(GIVEN RECORDS Opens)

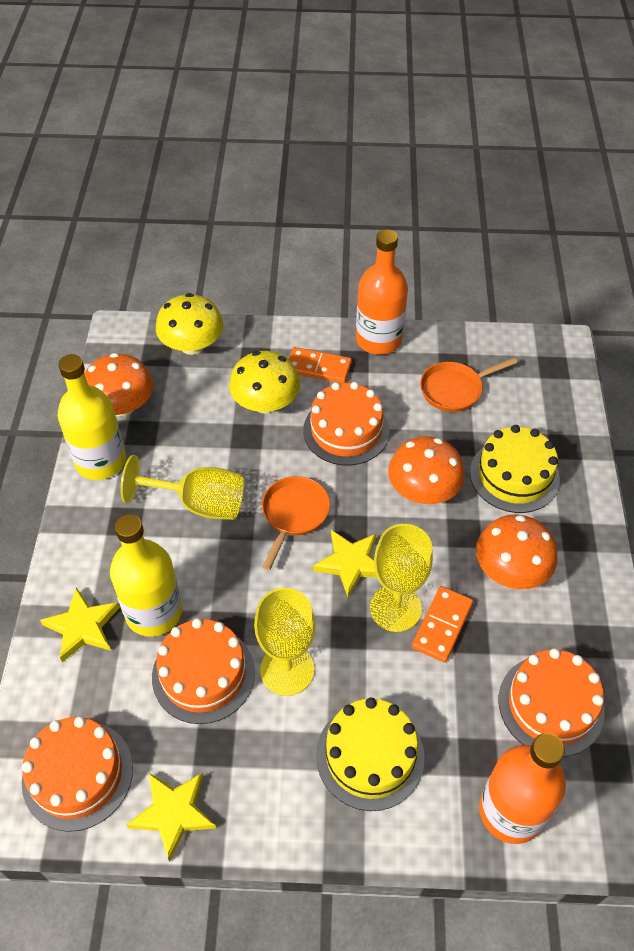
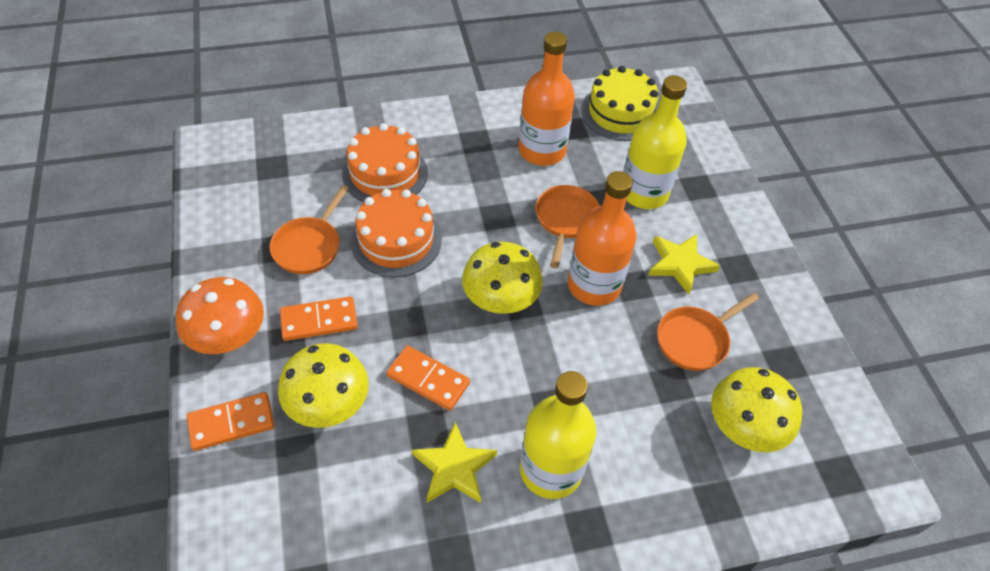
orange cake: 4 -> 2
orange domino: 2 -> 3
orange mushroom: 3 -> 1
orange pan: 2 -> 3
yellow cake: 2 -> 1
yellow goblet: 3 -> 0
yellow mushroom: 2 -> 3
yellow star: 3 -> 2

(GIVEN RECORDS Closes)

* [ABOUT THIS EXERCISE]: What you return must match the records above exactly, minus any images.

* [SOLVED EXERCISE]:
orange cake: 4 -> 2
orange domino: 2 -> 3
orange mushroom: 3 -> 1
orange pan: 2 -> 3
yellow cake: 2 -> 1
yellow goblet: 3 -> 0
yellow mushroom: 2 -> 3
yellow star: 3 -> 2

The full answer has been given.